▸ Assignment
Copy out the entries below exactly as they stand, but only from the line containing "red brick F2:F3" through the line containing "none -> tan round brick A1 level 3".

▸ Study material
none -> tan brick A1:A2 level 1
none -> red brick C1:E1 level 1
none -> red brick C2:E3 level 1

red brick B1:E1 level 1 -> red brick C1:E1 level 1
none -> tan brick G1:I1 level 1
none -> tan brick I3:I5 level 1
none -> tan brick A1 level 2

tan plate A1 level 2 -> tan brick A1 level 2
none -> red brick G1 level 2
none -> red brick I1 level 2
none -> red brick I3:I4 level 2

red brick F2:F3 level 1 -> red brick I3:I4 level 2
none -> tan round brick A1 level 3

--

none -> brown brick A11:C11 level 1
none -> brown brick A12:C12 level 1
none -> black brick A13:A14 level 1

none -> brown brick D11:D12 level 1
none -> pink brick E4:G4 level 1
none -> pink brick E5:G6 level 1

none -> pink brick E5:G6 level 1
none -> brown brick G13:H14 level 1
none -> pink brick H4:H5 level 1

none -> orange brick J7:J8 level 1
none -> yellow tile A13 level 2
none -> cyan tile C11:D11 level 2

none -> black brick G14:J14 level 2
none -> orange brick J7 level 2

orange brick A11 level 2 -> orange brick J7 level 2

▸ Expected answer
red brick F2:F3 level 1 -> red brick I3:I4 level 2
none -> tan round brick A1 level 3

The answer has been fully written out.